(Object change descriptions)
+ + +

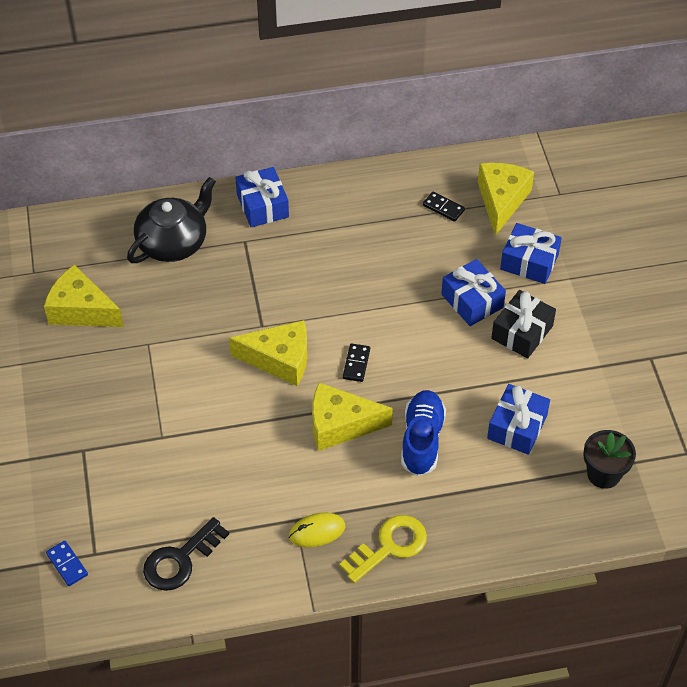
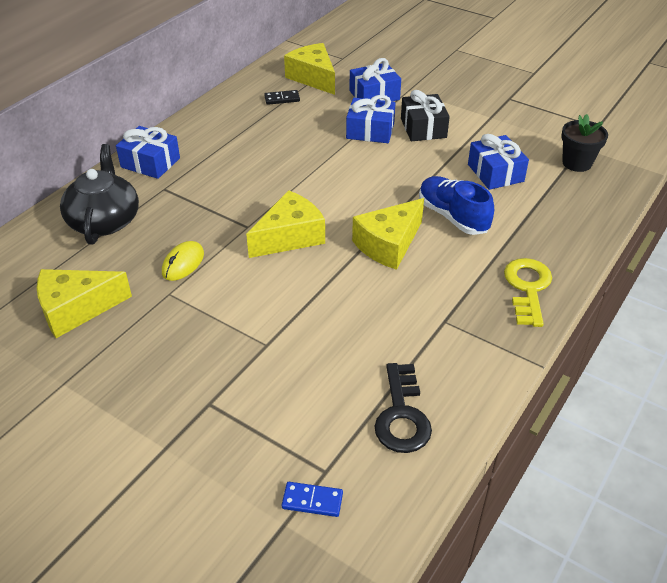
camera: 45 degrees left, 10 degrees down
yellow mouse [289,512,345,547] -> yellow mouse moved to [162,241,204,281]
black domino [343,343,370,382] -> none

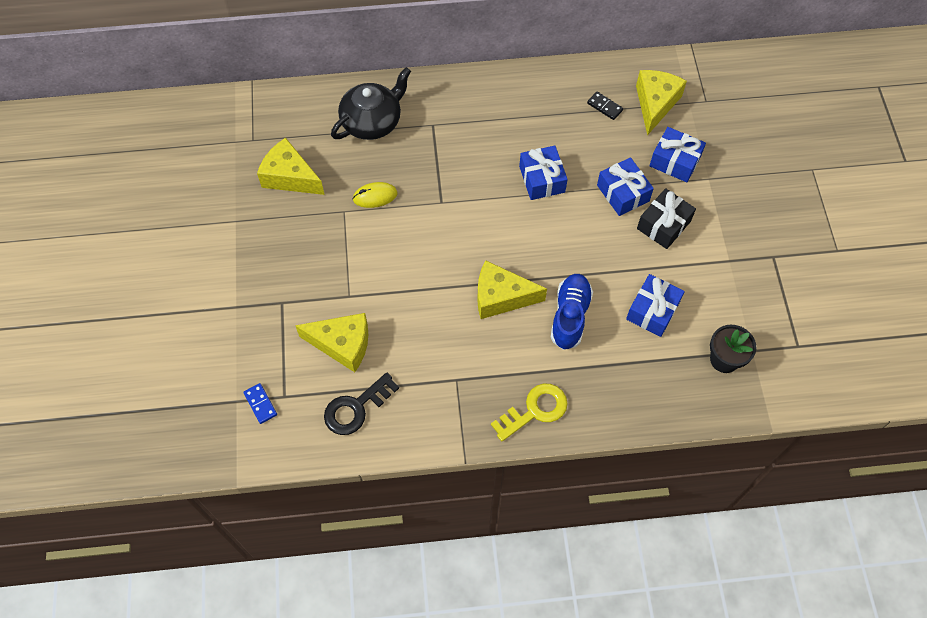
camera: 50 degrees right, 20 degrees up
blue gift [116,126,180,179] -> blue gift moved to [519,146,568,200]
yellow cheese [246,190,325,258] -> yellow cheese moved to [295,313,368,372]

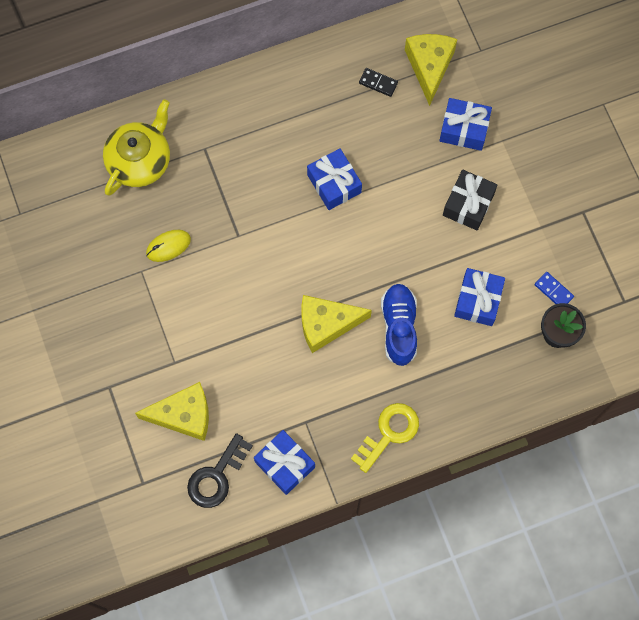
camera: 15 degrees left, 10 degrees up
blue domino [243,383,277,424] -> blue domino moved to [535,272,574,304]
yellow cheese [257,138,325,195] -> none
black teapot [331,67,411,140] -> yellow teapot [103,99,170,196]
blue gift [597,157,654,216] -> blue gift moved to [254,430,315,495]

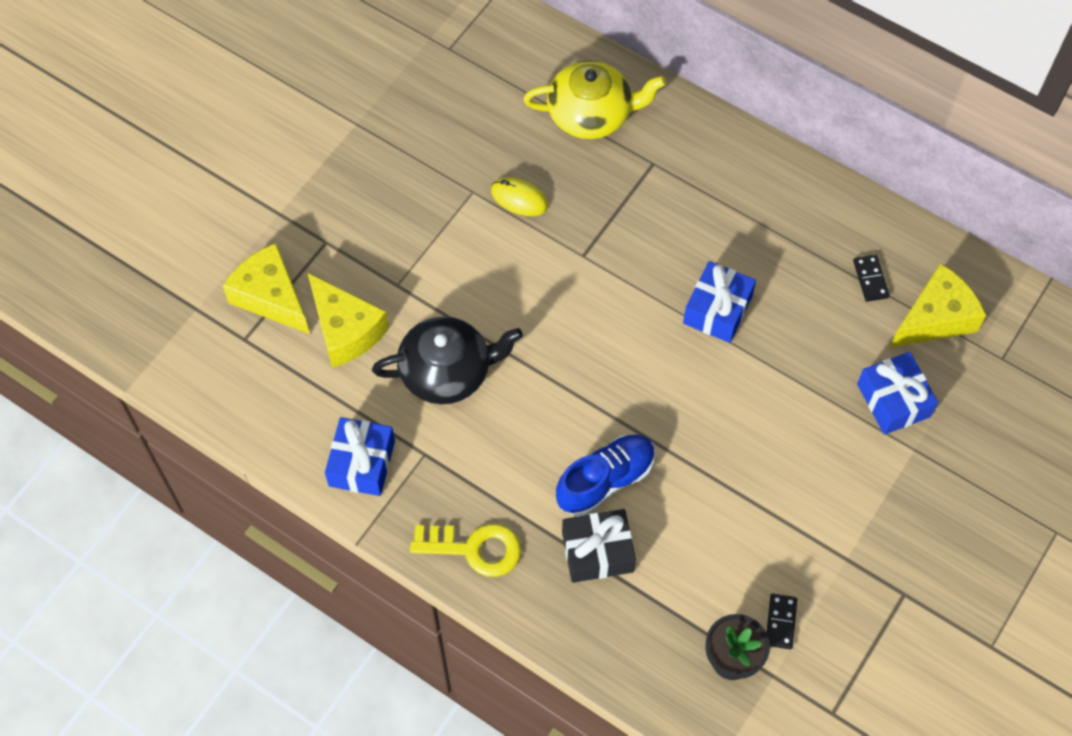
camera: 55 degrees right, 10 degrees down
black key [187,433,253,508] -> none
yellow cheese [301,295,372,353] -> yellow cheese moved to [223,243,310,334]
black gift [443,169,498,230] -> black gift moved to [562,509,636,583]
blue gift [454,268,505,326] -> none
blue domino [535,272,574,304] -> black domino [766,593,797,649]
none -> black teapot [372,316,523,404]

+ + +

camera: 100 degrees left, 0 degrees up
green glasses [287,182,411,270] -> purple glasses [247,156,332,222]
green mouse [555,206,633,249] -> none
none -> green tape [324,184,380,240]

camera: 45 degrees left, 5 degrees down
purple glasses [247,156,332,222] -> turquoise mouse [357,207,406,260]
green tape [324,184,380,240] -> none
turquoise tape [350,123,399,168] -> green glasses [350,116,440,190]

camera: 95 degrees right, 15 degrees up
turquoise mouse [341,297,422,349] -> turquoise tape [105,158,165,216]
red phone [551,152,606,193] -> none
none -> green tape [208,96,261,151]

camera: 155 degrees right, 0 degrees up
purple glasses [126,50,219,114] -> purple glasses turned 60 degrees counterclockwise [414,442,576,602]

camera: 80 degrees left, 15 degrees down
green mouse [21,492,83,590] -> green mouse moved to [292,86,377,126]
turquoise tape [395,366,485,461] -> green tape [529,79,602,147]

+ + +

*PROBLEM DESCRIPTION*: Work out how many lines in the entries above include the word "domino". Respond with only the number.

*COMPLETED EXERCISE*: 3